* TASK DESCRIPTION
Scan the material below for "board", then return each line that contains it.

Top of DATASET RECORDS

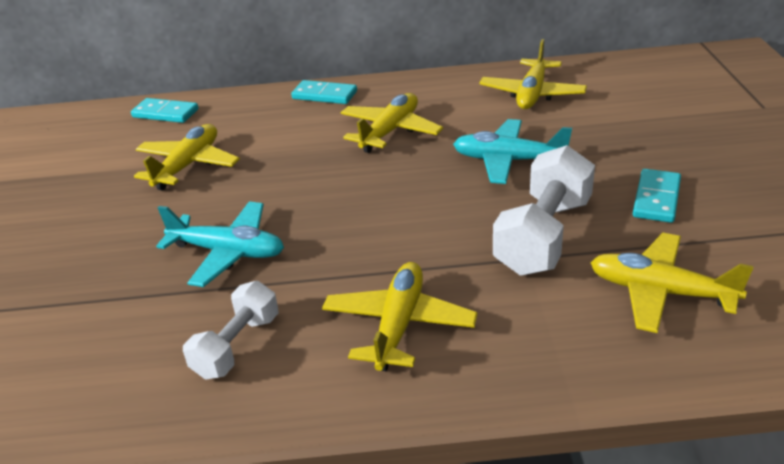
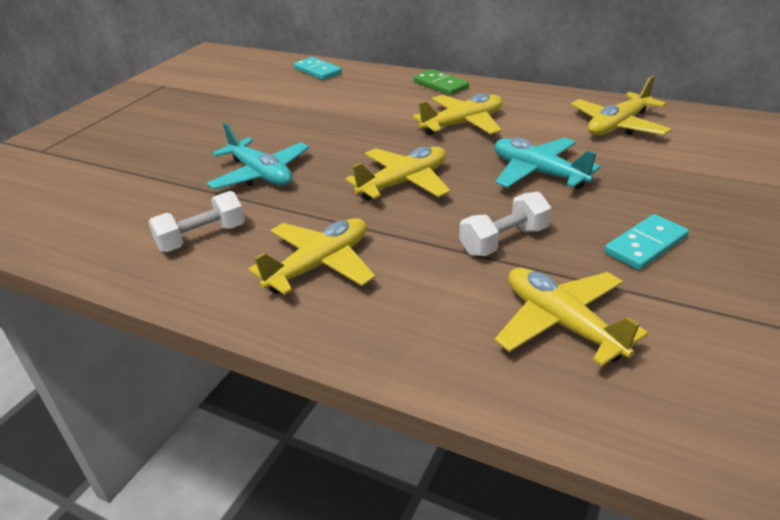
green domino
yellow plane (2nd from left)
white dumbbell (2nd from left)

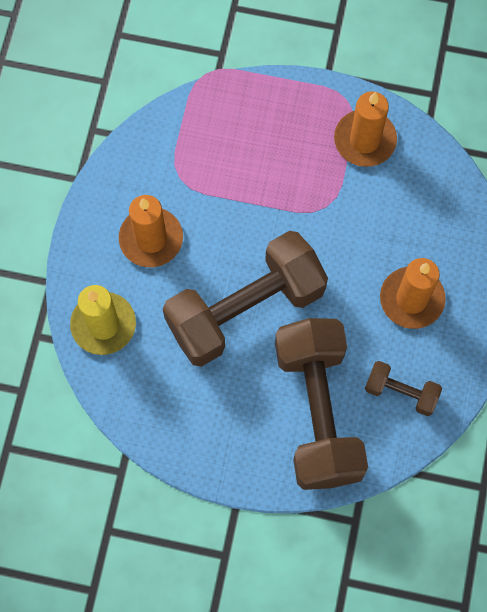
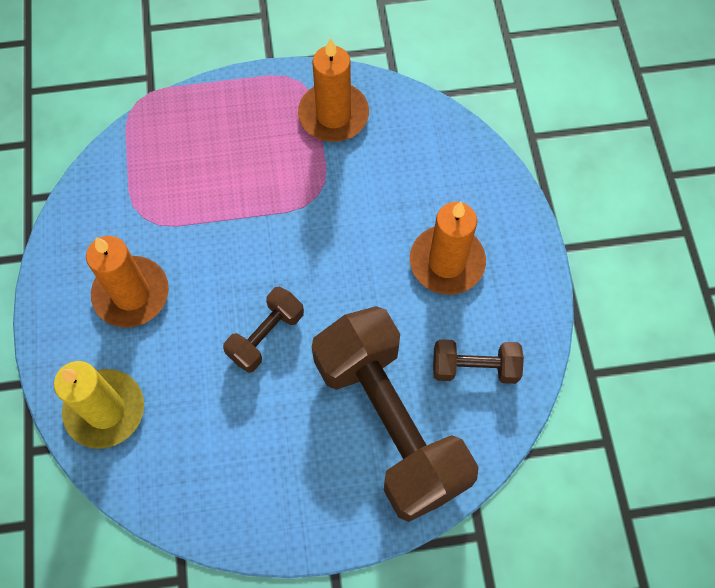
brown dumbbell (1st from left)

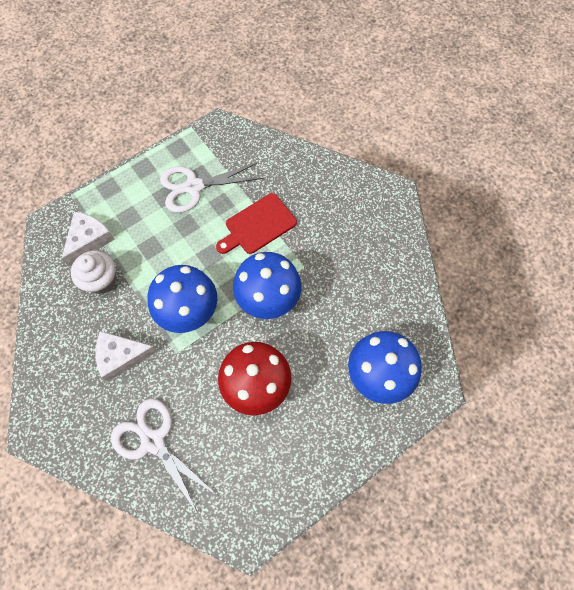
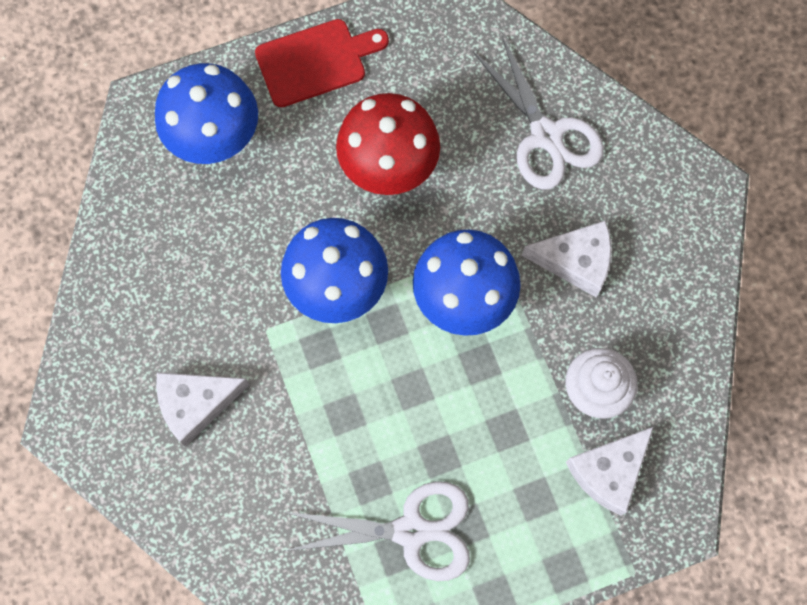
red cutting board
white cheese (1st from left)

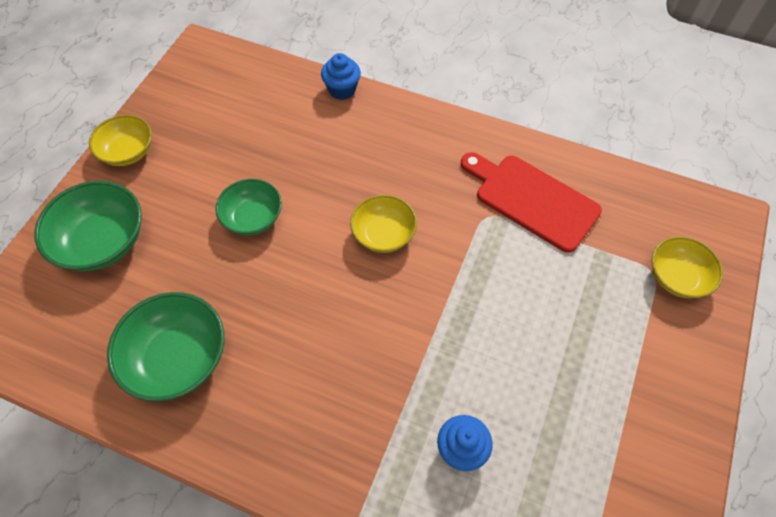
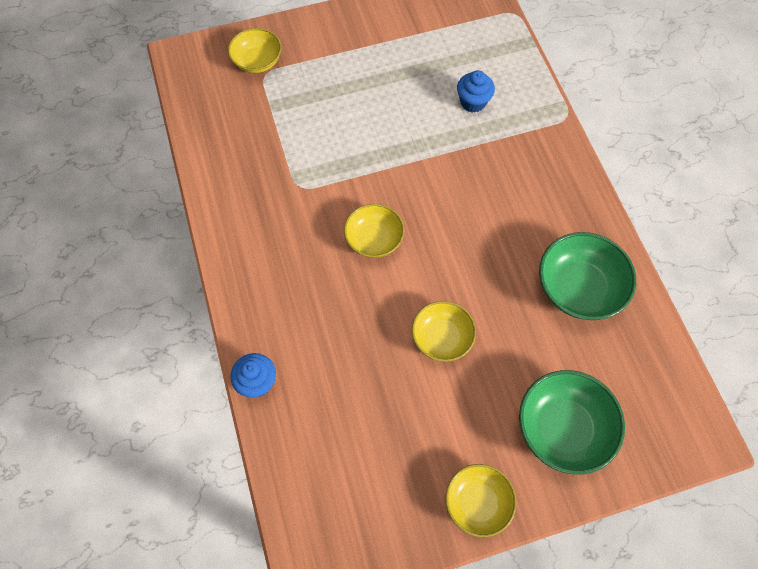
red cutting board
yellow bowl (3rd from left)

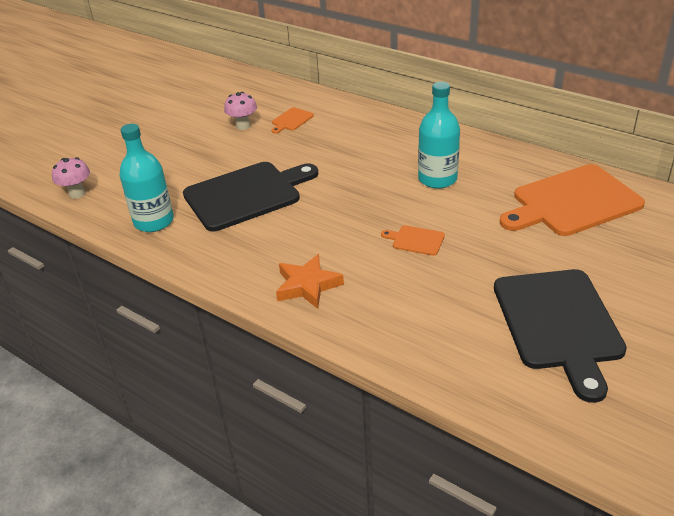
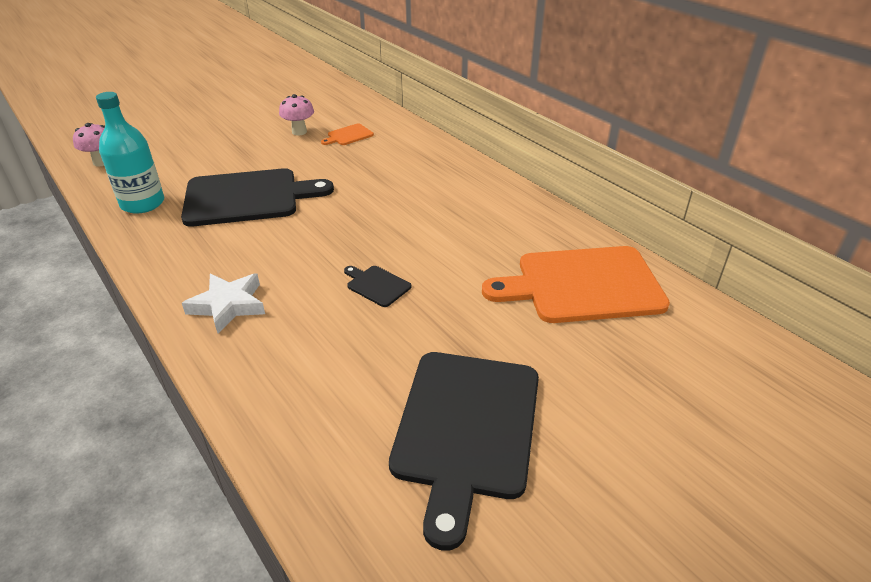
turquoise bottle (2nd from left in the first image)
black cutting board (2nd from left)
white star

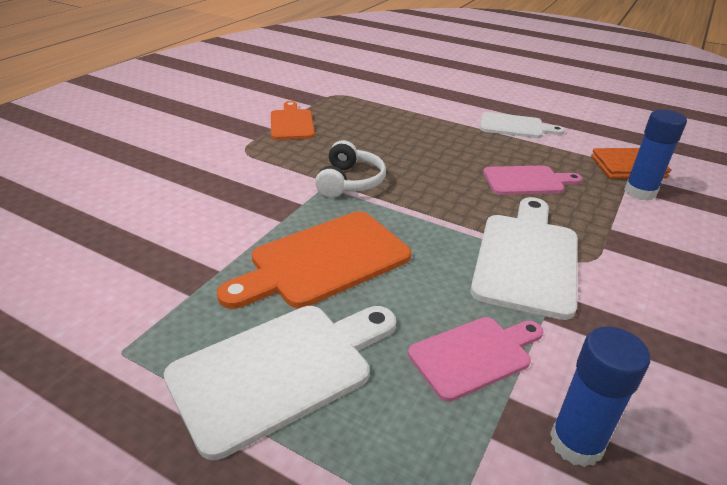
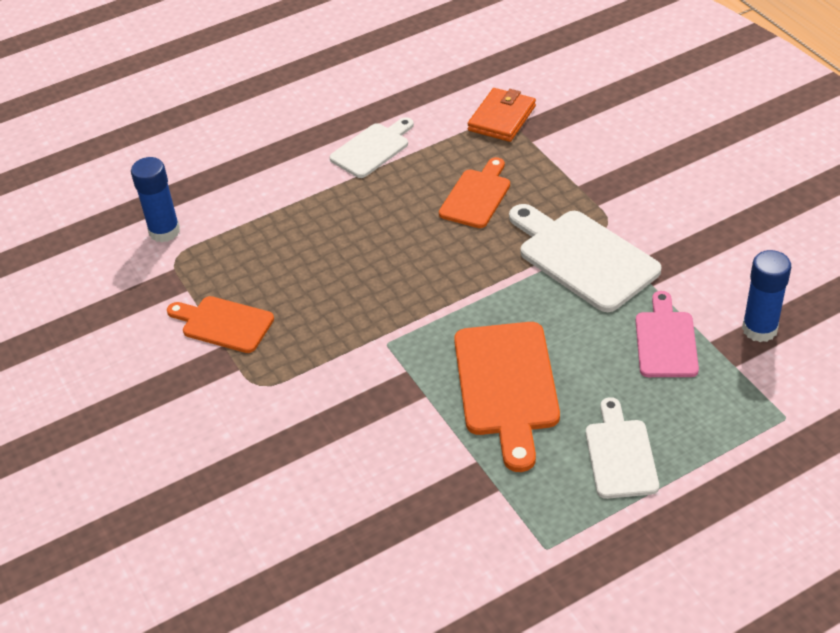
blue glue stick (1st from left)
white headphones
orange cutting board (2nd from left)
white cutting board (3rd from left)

Bottom of DATASET RECORDS

* SOLUTION TO THE EXERCISE
red cutting board
red cutting board
black cutting board (2nd from left)
orange cutting board (2nd from left)
white cutting board (3rd from left)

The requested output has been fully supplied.